* _To do_
Give the records again word for word. Leave every picture out.

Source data

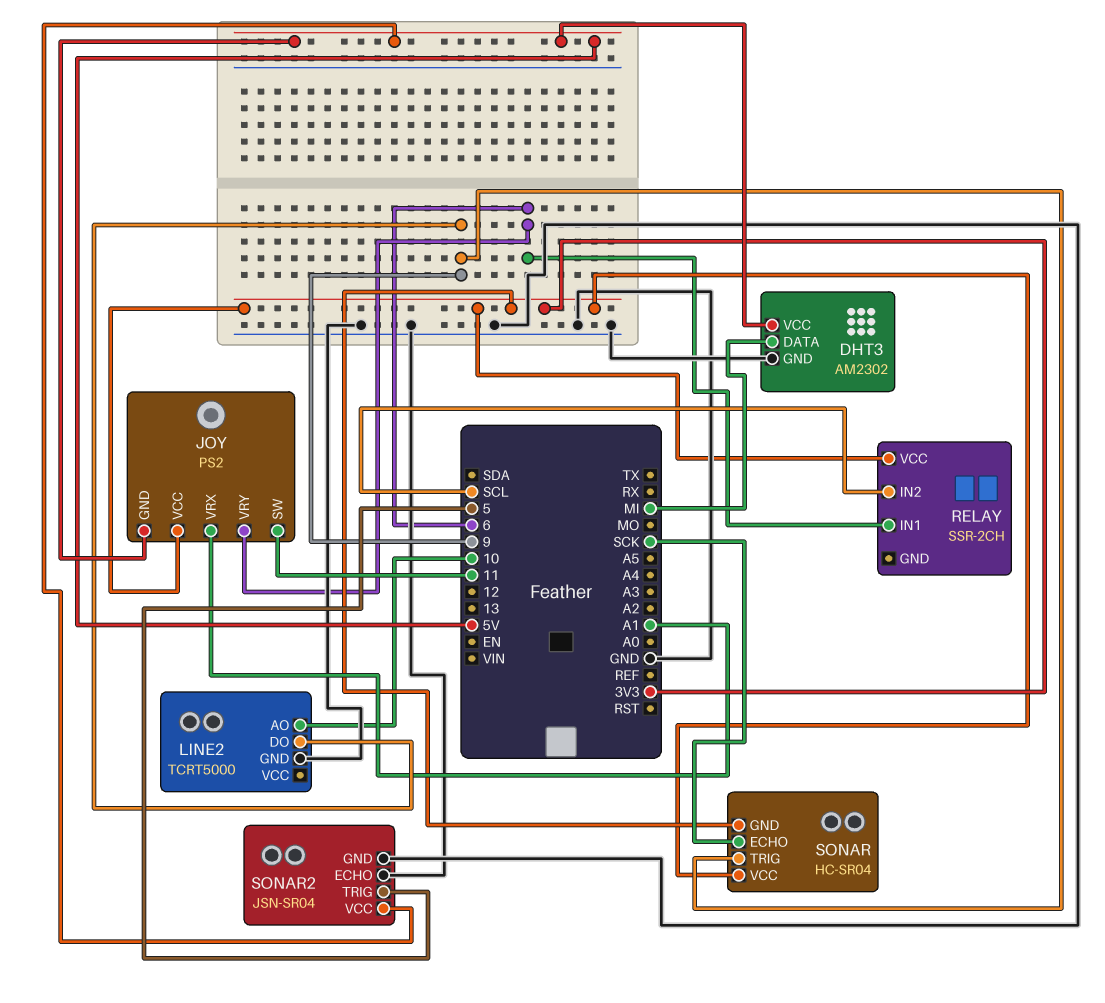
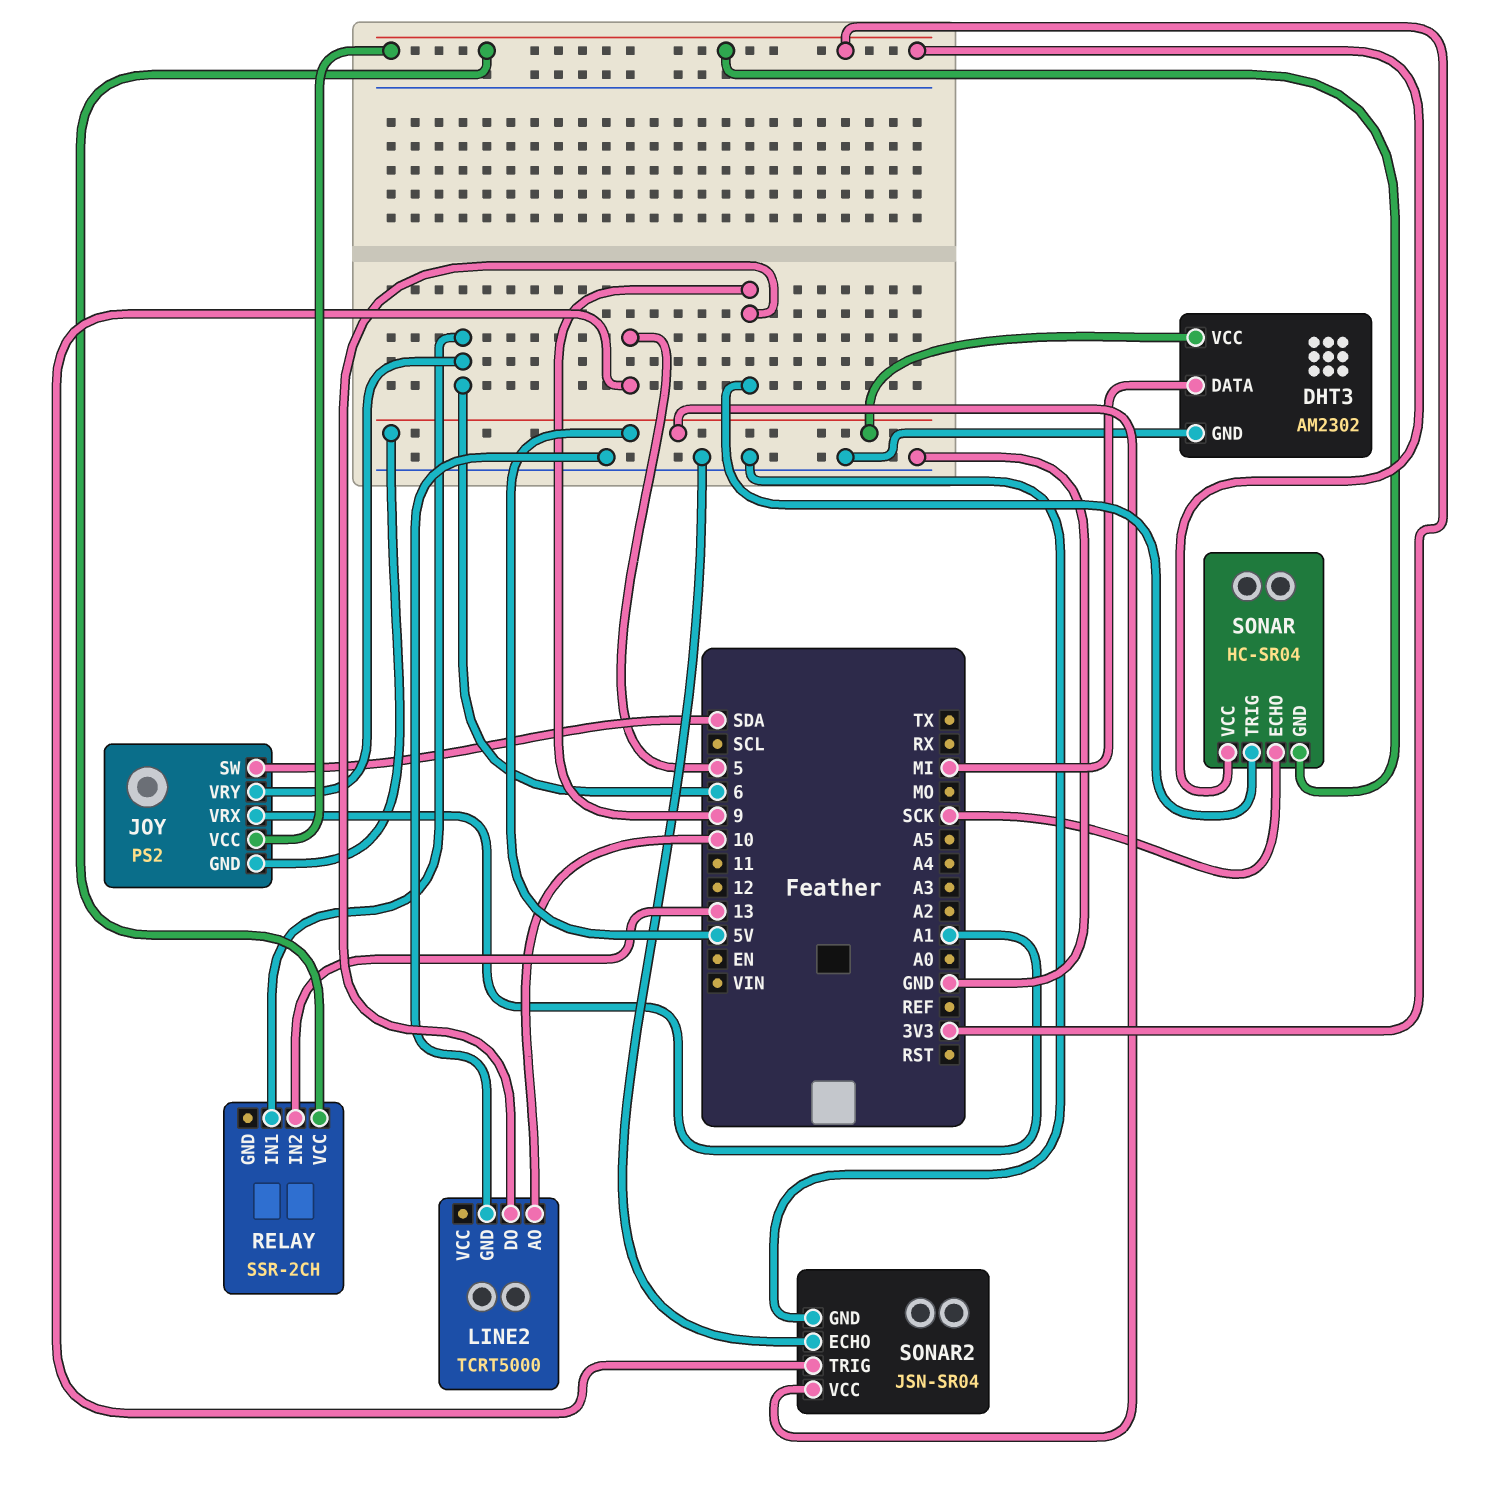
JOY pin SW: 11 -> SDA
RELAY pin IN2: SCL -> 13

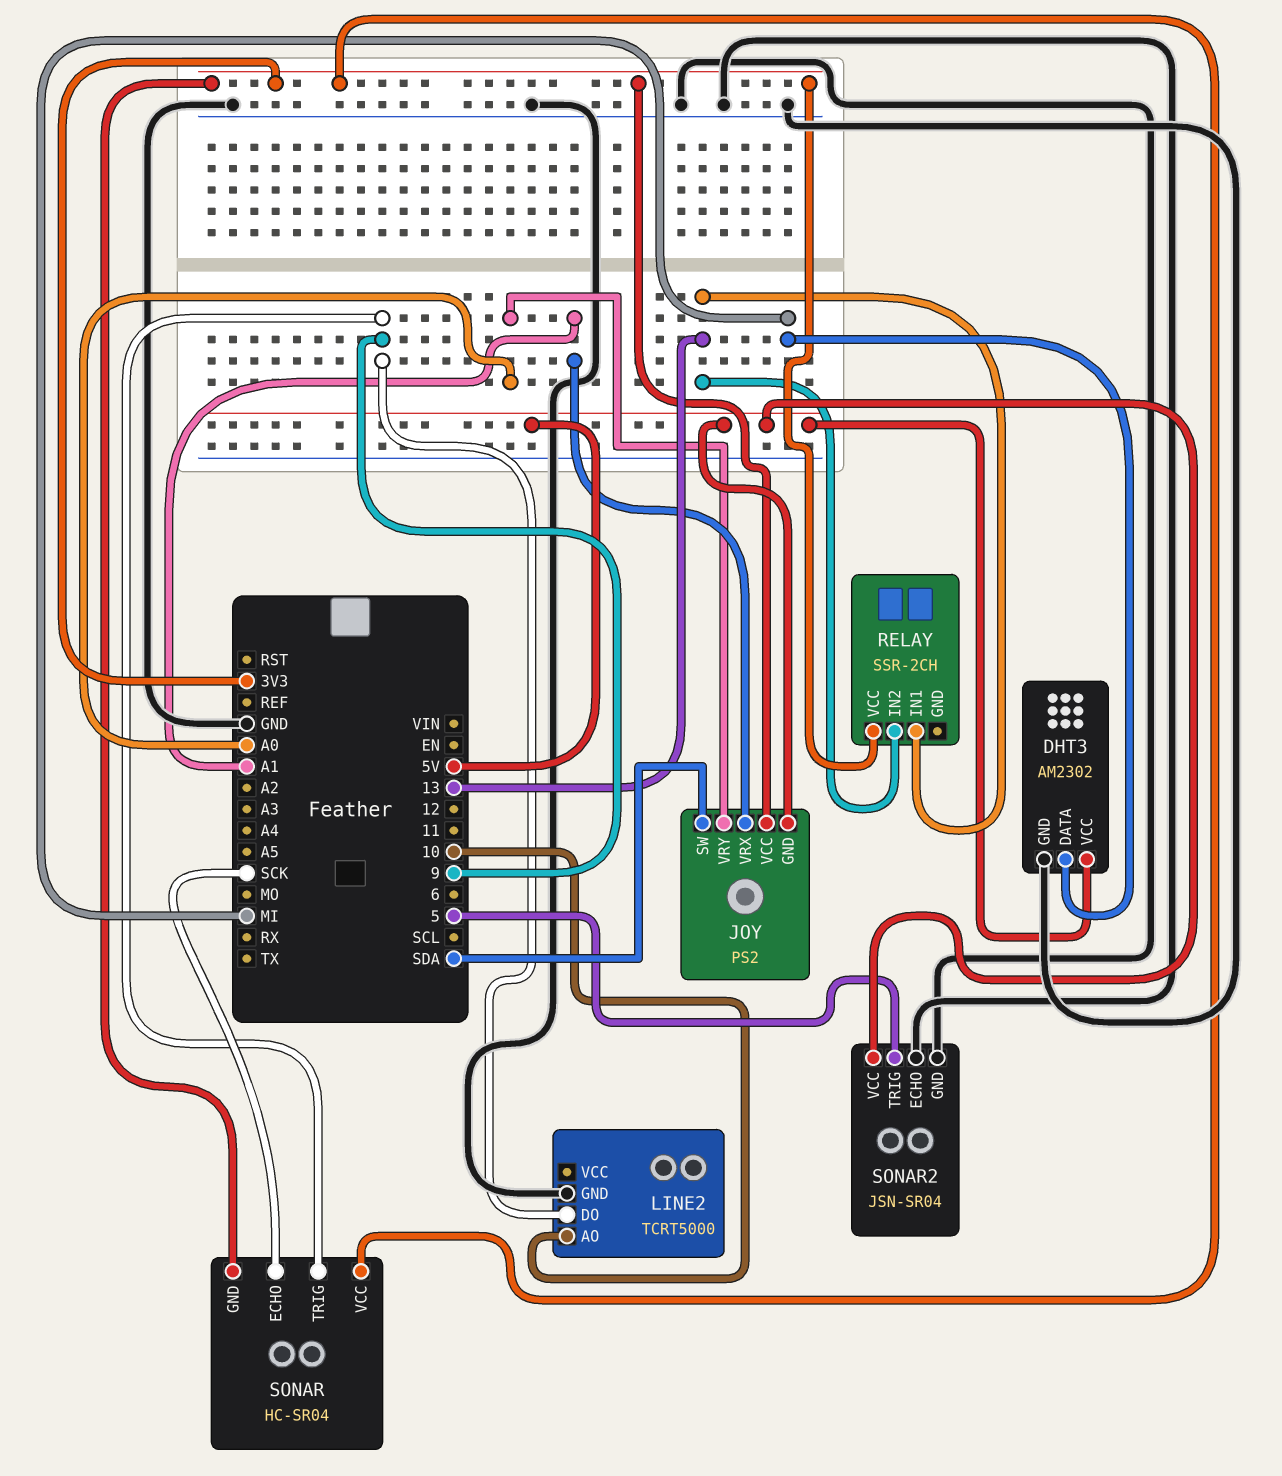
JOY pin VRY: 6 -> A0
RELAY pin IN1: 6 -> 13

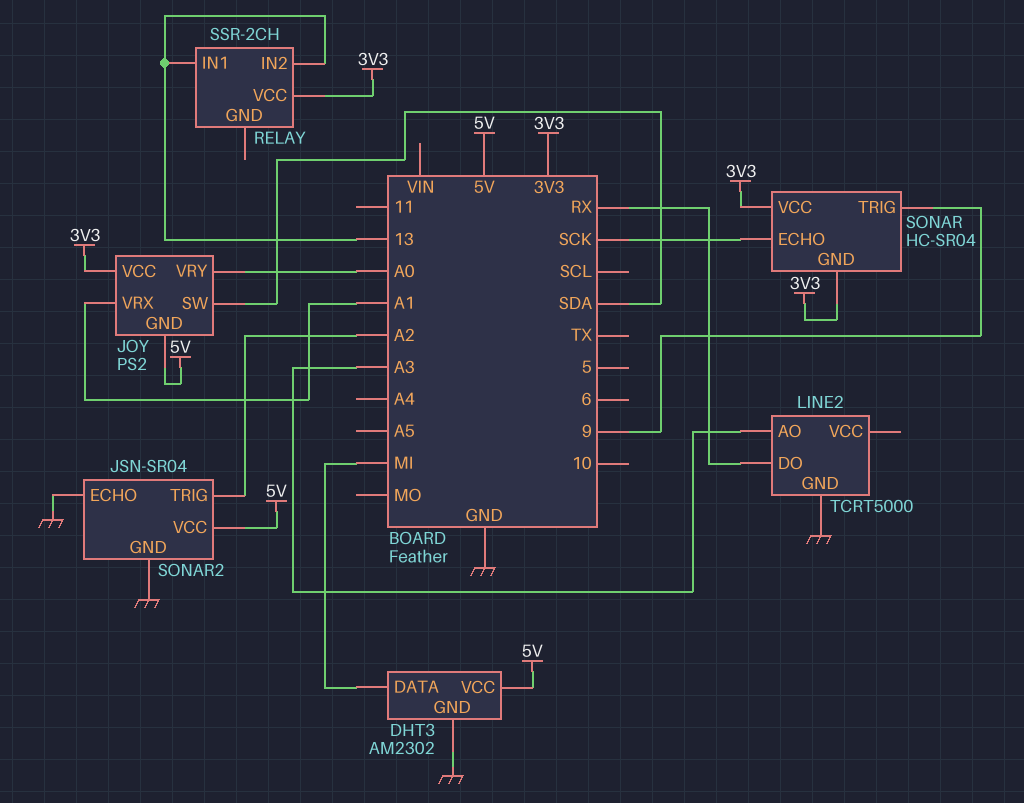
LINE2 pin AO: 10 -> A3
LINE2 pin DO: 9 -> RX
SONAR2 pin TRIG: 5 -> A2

* _Solution to the problem_
JOY pin SW: 11 -> SDA
RELAY pin IN2: SCL -> 13

JOY pin VRY: 6 -> A0
RELAY pin IN1: 6 -> 13

LINE2 pin AO: 10 -> A3
LINE2 pin DO: 9 -> RX
SONAR2 pin TRIG: 5 -> A2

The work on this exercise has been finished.